* Source material
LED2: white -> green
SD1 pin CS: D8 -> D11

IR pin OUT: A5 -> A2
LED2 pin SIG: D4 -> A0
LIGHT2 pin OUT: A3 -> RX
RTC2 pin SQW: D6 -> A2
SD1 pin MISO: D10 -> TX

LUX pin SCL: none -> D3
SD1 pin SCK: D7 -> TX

...

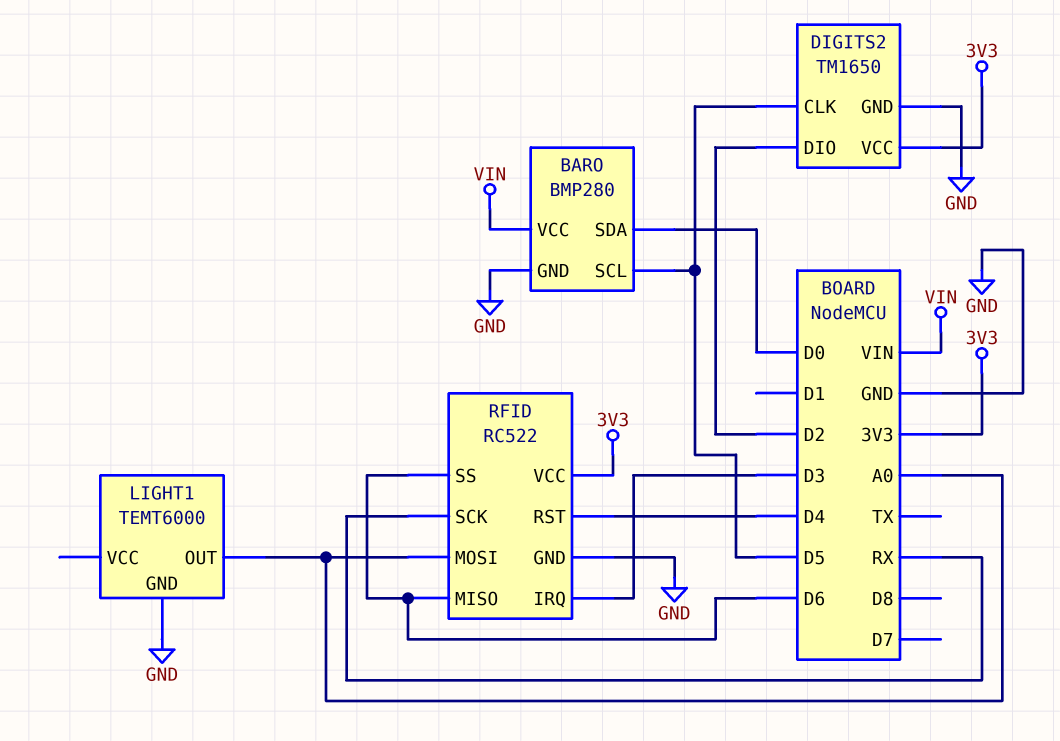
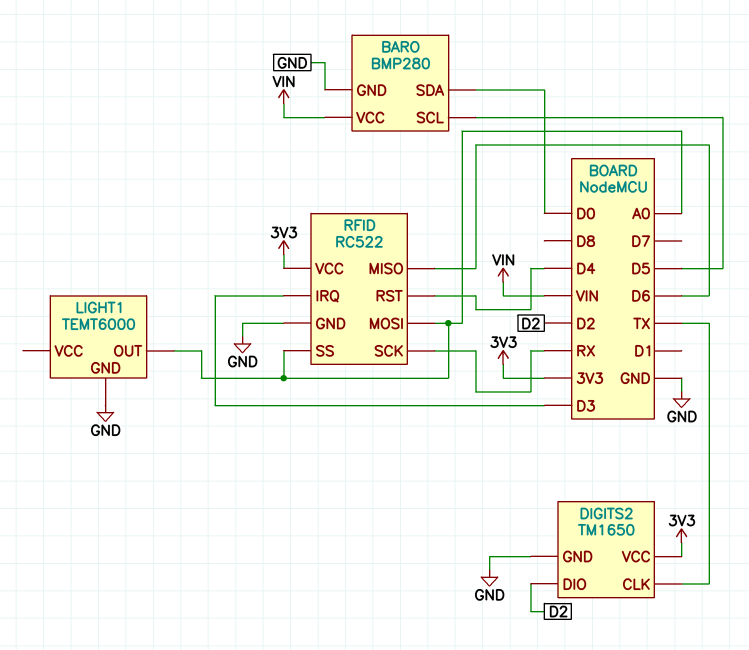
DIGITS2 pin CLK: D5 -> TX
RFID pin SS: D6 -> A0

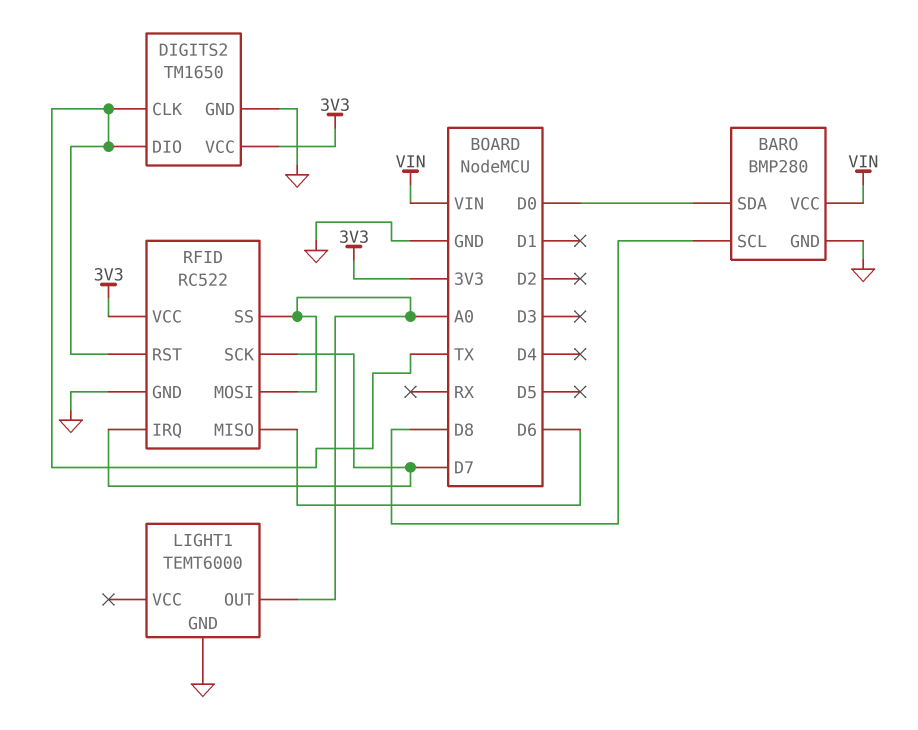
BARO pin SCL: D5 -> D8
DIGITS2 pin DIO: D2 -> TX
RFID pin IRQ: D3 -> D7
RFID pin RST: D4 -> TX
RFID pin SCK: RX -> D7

* Task requirements
Could you return exactly the stretch of the data above that starts at the line with "LED2: white -> green" and ends at the line with "SD1 pin SCK: D7 -> TX", both lines included?

* The completed task
LED2: white -> green
SD1 pin CS: D8 -> D11

IR pin OUT: A5 -> A2
LED2 pin SIG: D4 -> A0
LIGHT2 pin OUT: A3 -> RX
RTC2 pin SQW: D6 -> A2
SD1 pin MISO: D10 -> TX

LUX pin SCL: none -> D3
SD1 pin SCK: D7 -> TX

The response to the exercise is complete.